Stored items:
__________

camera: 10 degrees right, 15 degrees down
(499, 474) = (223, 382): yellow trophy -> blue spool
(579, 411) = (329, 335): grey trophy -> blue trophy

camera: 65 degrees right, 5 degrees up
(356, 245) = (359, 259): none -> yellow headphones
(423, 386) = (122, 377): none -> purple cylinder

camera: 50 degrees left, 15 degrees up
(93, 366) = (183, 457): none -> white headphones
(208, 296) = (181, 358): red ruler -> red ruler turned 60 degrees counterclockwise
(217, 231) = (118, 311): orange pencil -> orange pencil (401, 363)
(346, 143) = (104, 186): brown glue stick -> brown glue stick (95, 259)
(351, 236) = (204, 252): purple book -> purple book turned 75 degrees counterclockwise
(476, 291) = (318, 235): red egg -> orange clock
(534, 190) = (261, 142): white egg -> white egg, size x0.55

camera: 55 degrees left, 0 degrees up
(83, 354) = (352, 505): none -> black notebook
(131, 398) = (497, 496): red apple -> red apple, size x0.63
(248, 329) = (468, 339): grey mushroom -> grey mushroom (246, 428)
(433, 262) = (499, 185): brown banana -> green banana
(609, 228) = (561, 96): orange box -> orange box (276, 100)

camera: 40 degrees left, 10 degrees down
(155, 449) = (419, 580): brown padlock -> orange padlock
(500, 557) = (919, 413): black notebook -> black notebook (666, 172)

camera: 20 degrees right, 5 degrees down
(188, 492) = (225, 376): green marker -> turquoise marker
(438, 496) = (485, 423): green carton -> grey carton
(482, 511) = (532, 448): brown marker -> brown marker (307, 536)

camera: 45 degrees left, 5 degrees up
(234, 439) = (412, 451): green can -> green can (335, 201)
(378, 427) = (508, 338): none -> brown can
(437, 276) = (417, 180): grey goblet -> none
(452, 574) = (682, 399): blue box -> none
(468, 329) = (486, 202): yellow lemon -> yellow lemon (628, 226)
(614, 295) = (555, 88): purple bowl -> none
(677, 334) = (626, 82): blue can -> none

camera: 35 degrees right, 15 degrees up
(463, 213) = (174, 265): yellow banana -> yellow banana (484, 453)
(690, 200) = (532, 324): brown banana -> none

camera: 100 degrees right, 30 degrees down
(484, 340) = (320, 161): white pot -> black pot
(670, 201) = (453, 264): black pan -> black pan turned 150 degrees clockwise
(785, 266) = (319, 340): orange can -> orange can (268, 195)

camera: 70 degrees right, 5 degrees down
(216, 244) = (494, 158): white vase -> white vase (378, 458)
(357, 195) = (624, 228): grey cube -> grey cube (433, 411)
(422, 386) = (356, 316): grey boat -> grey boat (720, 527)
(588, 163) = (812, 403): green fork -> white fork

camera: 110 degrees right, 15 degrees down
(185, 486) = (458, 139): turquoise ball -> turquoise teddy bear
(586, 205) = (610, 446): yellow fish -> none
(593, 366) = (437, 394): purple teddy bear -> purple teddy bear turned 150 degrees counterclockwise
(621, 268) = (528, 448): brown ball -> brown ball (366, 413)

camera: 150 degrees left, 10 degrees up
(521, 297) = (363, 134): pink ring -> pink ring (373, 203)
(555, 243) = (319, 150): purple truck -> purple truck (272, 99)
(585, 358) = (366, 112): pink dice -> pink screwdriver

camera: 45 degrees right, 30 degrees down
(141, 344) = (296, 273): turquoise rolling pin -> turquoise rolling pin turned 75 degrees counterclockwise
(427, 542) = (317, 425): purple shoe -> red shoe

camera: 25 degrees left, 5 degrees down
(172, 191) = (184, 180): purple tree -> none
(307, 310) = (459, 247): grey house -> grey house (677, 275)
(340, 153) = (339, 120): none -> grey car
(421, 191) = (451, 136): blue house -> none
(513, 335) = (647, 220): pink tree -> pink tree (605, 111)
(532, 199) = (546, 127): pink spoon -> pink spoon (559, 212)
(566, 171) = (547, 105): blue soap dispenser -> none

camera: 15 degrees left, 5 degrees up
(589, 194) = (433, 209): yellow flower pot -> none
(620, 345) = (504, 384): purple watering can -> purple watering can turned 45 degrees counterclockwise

__________

REQUIRED ACTION:
Reproduce, exactly as they stand in the data above, the lines from the one that holds "camera: 35 degrees right, 15 degrees up" to the one that holds "(216, 244) = (494, 158): white", inclusive.

WRITTEN SOLUTION:
camera: 35 degrees right, 15 degrees up
(463, 213) = (174, 265): yellow banana -> yellow banana (484, 453)
(690, 200) = (532, 324): brown banana -> none

camera: 100 degrees right, 30 degrees down
(484, 340) = (320, 161): white pot -> black pot
(670, 201) = (453, 264): black pan -> black pan turned 150 degrees clockwise
(785, 266) = (319, 340): orange can -> orange can (268, 195)

camera: 70 degrees right, 5 degrees down
(216, 244) = (494, 158): white vase -> white vase (378, 458)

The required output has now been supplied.